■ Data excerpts
-- begin --
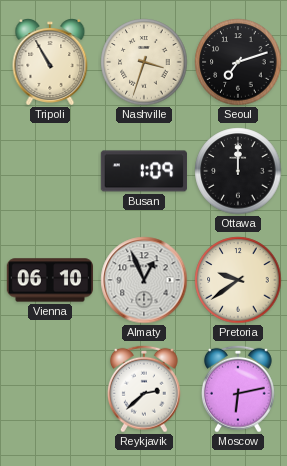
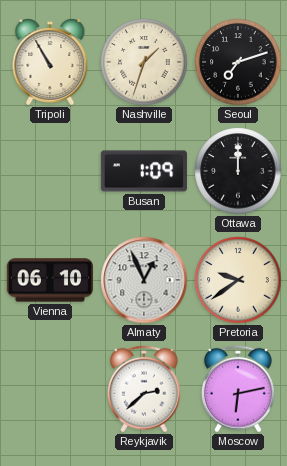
Nashville: 3:33 -> 1:33
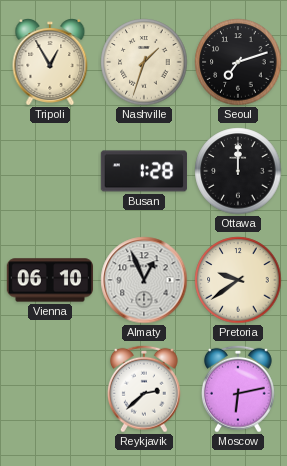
Tripoli: 10:55 -> 12:55
Busan: 1:09 -> 1:28
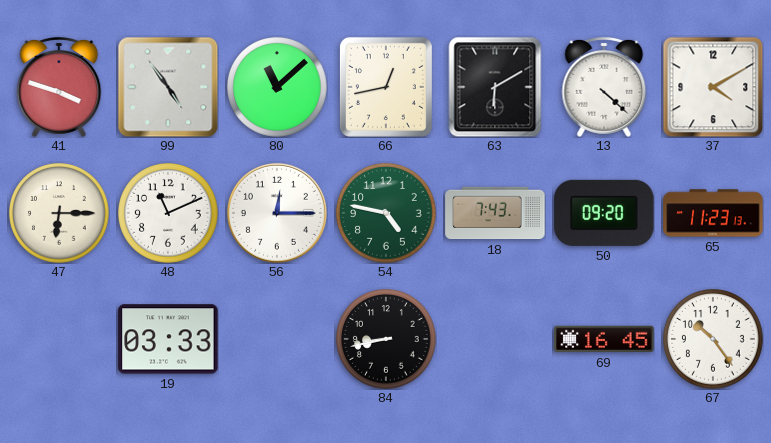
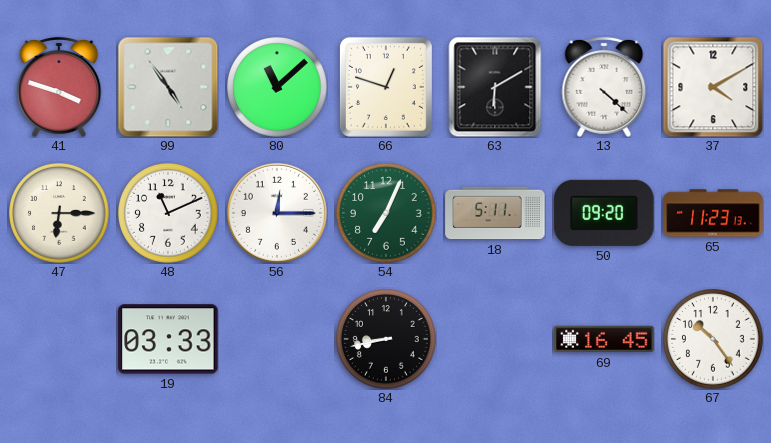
66: 12:43 -> 12:48
54: 4:47 -> 7:04
18: 7:43 -> 5:11
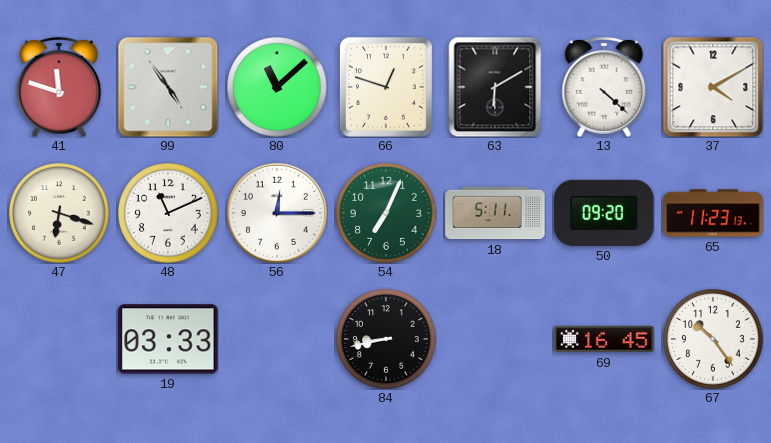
41: 3:48 -> 11:48
47: 6:15 -> 6:18
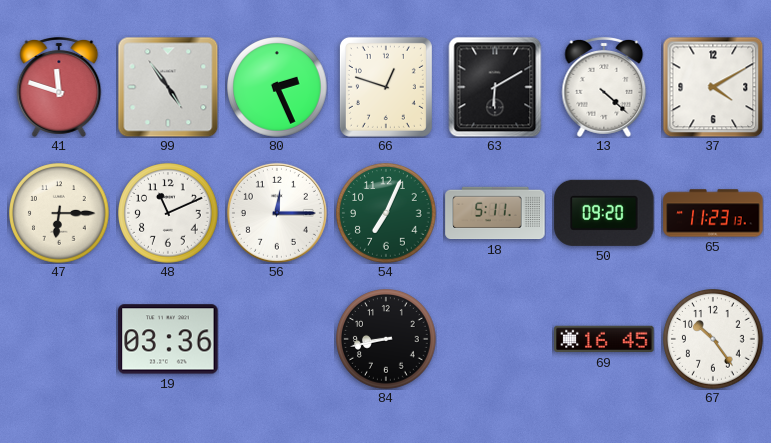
80: 11:08 -> 2:26
47: 6:18 -> 6:15
19: 03:33 -> 03:36
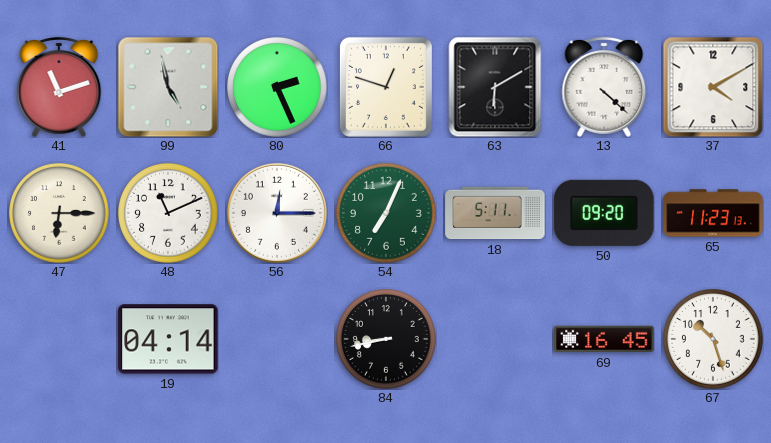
41: 11:48 -> 11:12
99: 4:54 -> 4:58
19: 03:36 -> 04:14
67: 10:24 -> 10:27
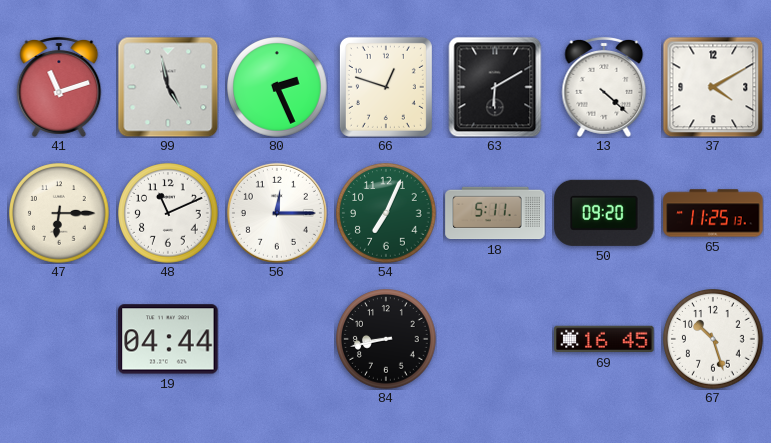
65: 11:23 -> 11:25
19: 04:14 -> 04:44
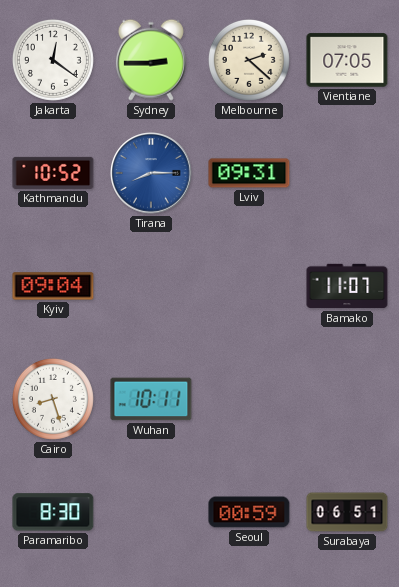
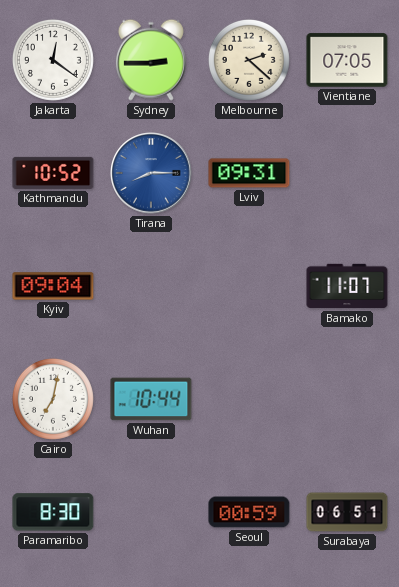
Cairo: 8:27 -> 7:02
Wuhan: 10:11 -> 10:44
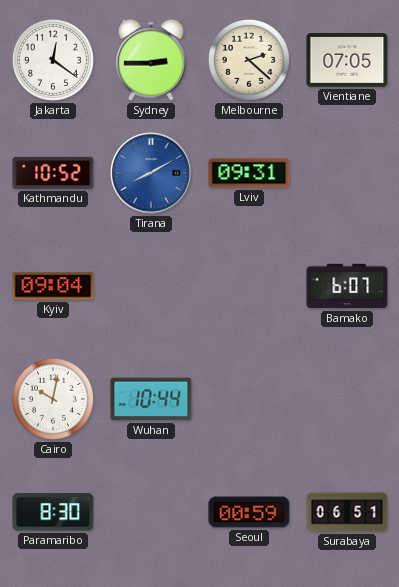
Tirana: 8:15 -> 8:10
Bamako: 11:07 -> 6:07
Cairo: 7:02 -> 10:02
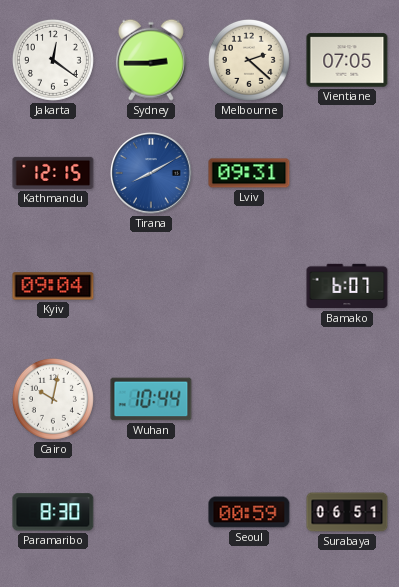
Kathmandu: 10:52 -> 12:15
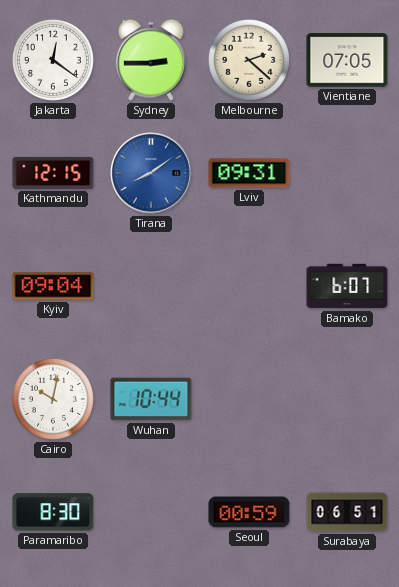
Tirana: 8:10 -> 8:09
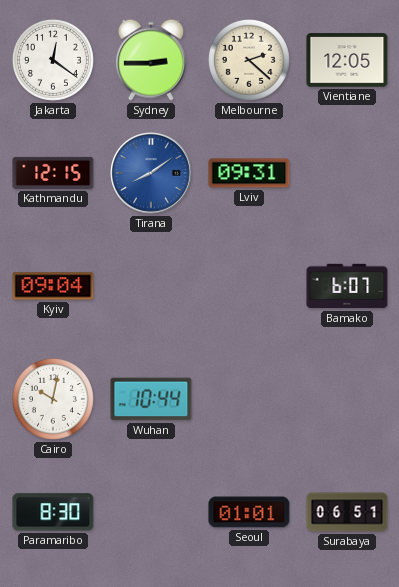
Vientiane: 07:05 -> 12:05
Seoul: 00:59 -> 01:01
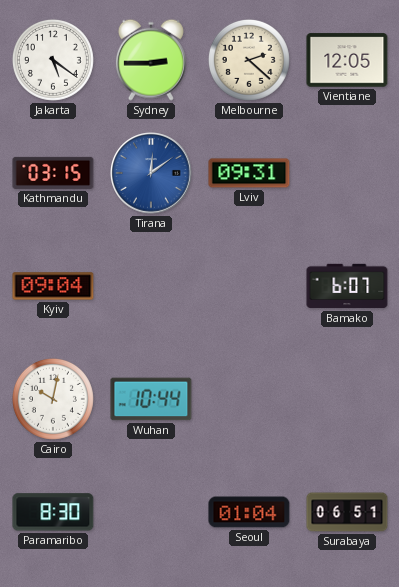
Jakarta: 12:21 -> 5:21
Kathmandu: 12:15 -> 03:15
Tirana: 8:09 -> 12:09
Seoul: 01:01 -> 01:04
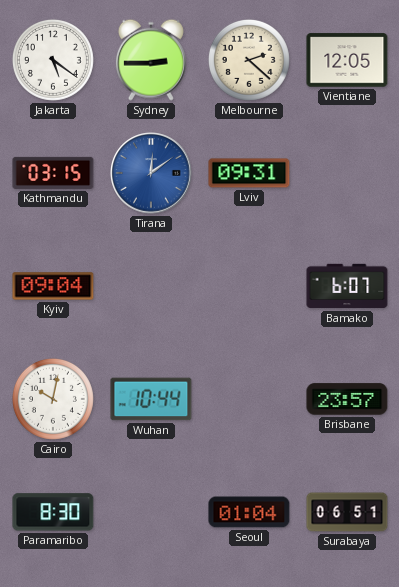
Brisbane: none -> 23:57
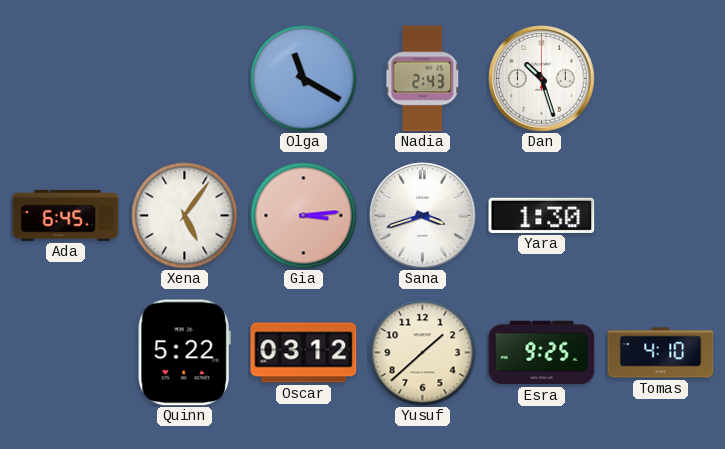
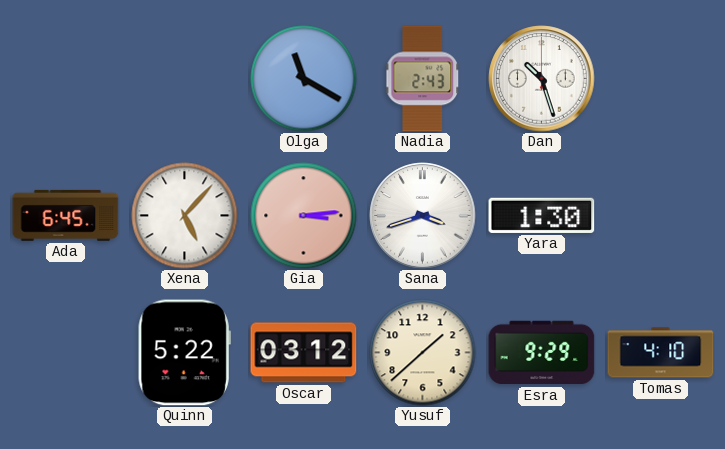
Xena: 5:06 -> 5:07
Esra: 9:25 -> 9:29
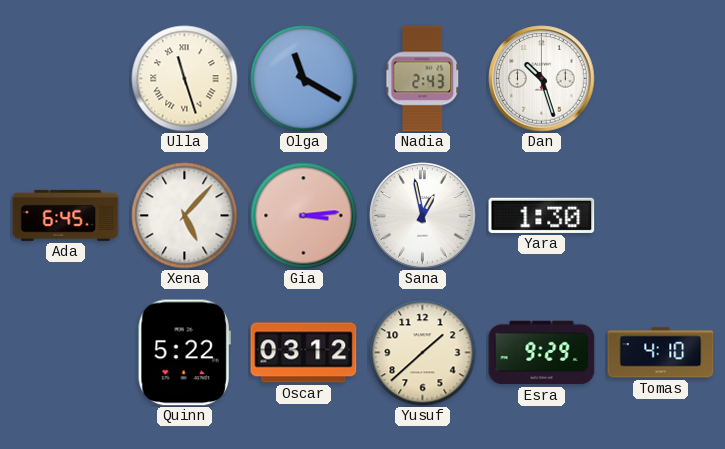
Ulla: none -> 11:27
Sana: 3:42 -> 12:58
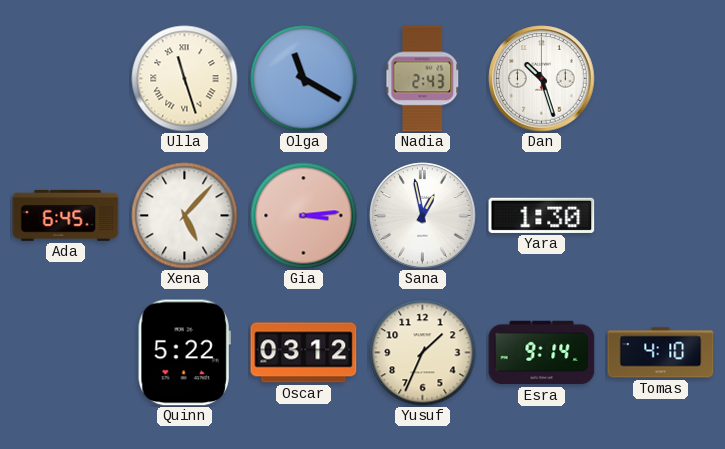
Yusuf: 1:38 -> 1:34
Esra: 9:29 -> 9:14
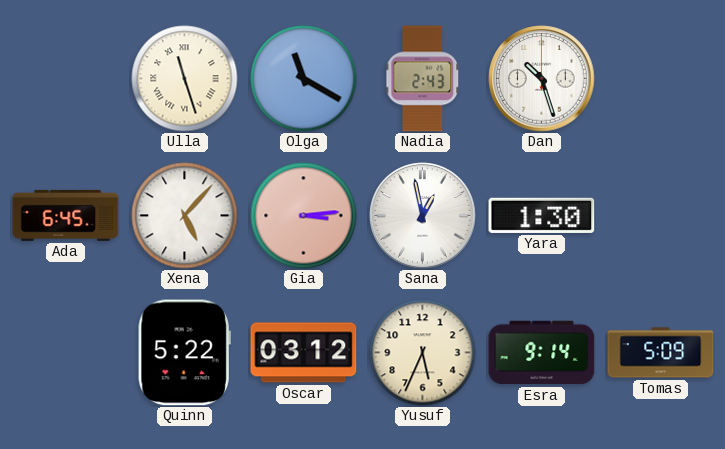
Yusuf: 1:34 -> 5:34
Tomas: 4:10 -> 5:09
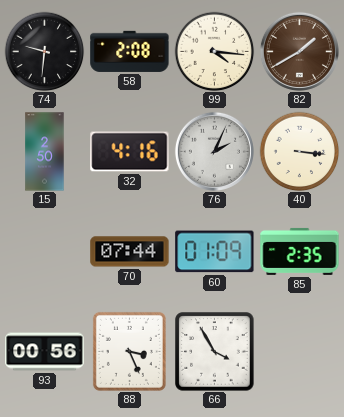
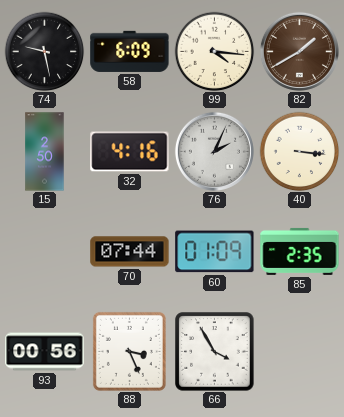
74: 9:31 -> 9:28
58: 2:08 -> 6:09
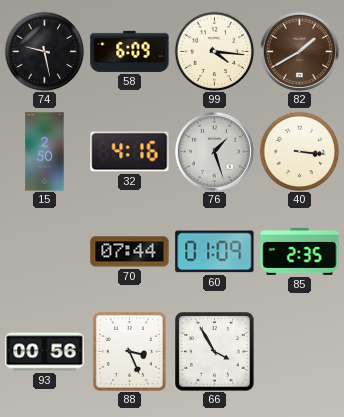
76: 2:04 -> 1:27
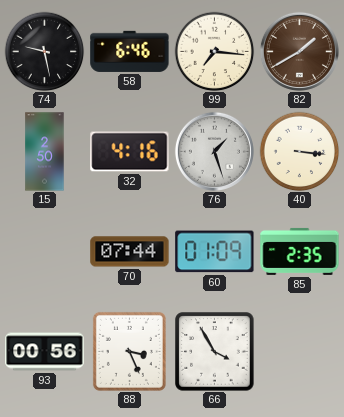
58: 6:09 -> 6:46
99: 4:16 -> 7:16
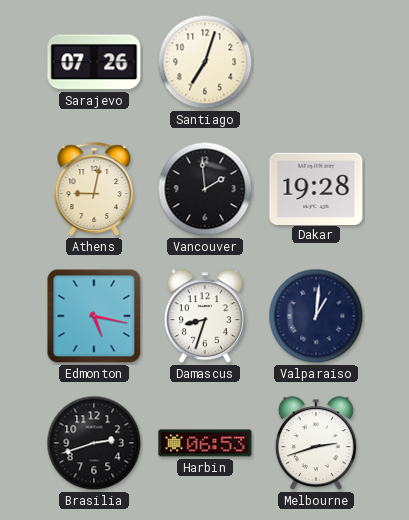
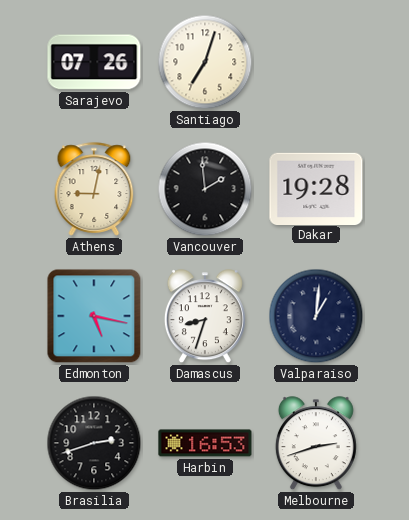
Harbin: 06:53 -> 16:53
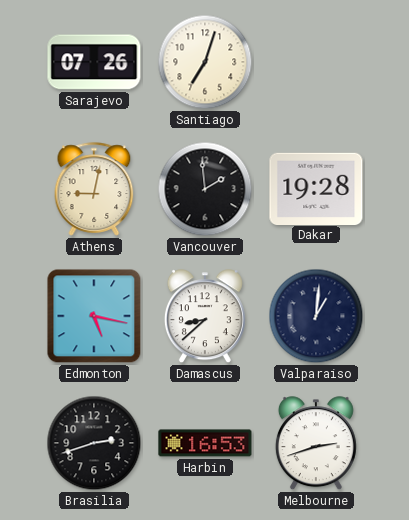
Damascus: 8:33 -> 8:38
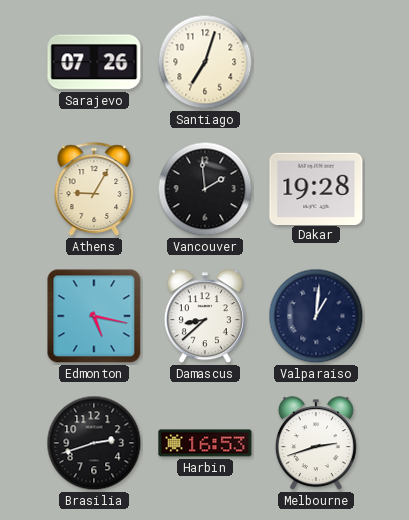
Athens: 9:02 -> 9:05
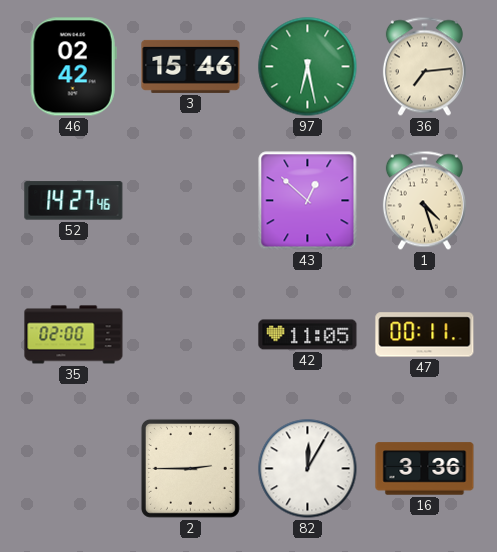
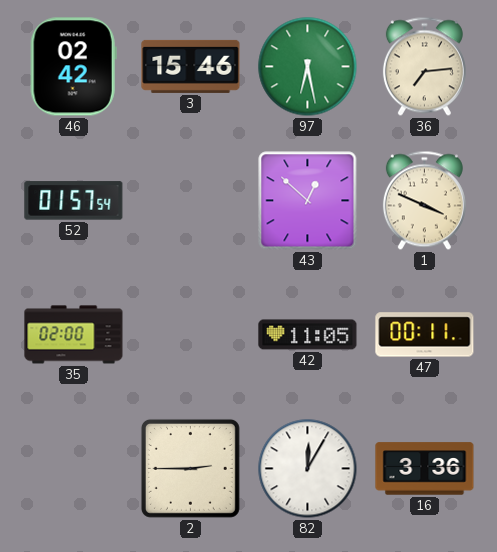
52: 14:27 -> 01:57
1: 4:27 -> 3:49
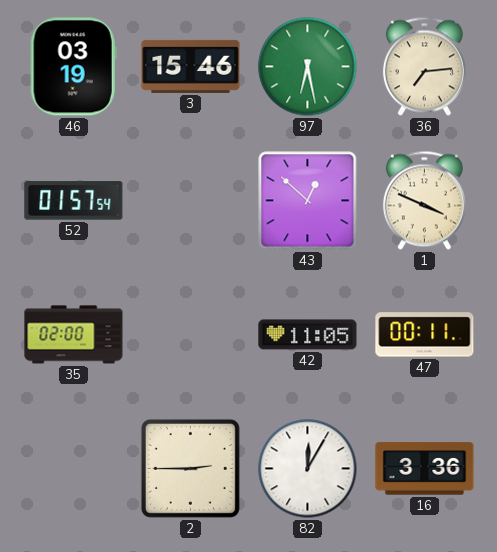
46: 02:42 -> 03:19
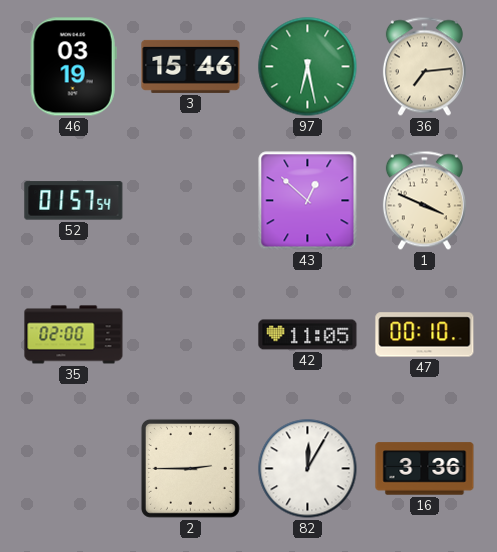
47: 00:11 -> 00:10
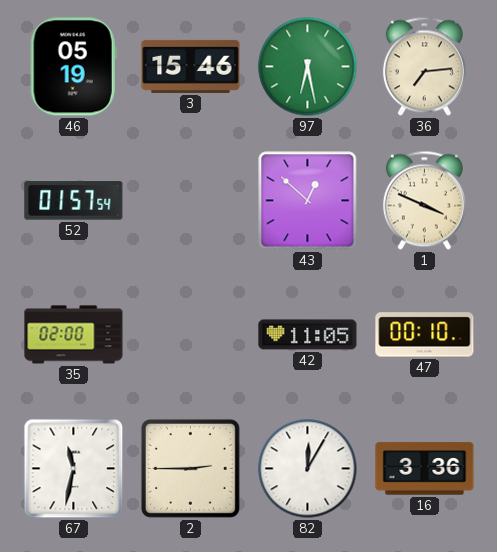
46: 03:19 -> 05:19
67: none -> 11:32
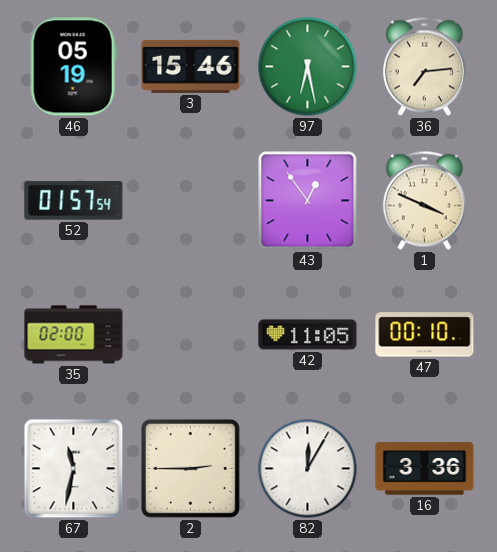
43: 12:52 -> 12:54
-- end --
■ YOUR OBJECTIVE
Recast everything from the first of the rows above down to the row containing "Tirana: 8:10 -> 8:09", both ends included, as a numbered list, skipping blank lines and leaving the pictures out.

■ SOLUTION BELOW
1. Nashville: 3:33 -> 1:33
2. Tripoli: 10:55 -> 12:55
3. Busan: 1:09 -> 1:28
4. 66: 12:43 -> 12:48
5. 54: 4:47 -> 7:04
6. 18: 7:43 -> 5:11
7. 41: 3:48 -> 11:48
8. 47: 6:15 -> 6:18
9. 80: 11:08 -> 2:26
10. 47: 6:18 -> 6:15
11. 19: 03:33 -> 03:36
12. 41: 11:48 -> 11:12
13. 99: 4:54 -> 4:58
14. 19: 03:36 -> 04:14
15. 67: 10:24 -> 10:27
16. 65: 11:23 -> 11:25
17. 19: 04:14 -> 04:44
18. Cairo: 8:27 -> 7:02
19. Wuhan: 10:11 -> 10:44
20. Tirana: 8:15 -> 8:10
21. Bamako: 11:07 -> 6:07
22. Cairo: 7:02 -> 10:02
23. Kathmandu: 10:52 -> 12:15
24. Tirana: 8:10 -> 8:09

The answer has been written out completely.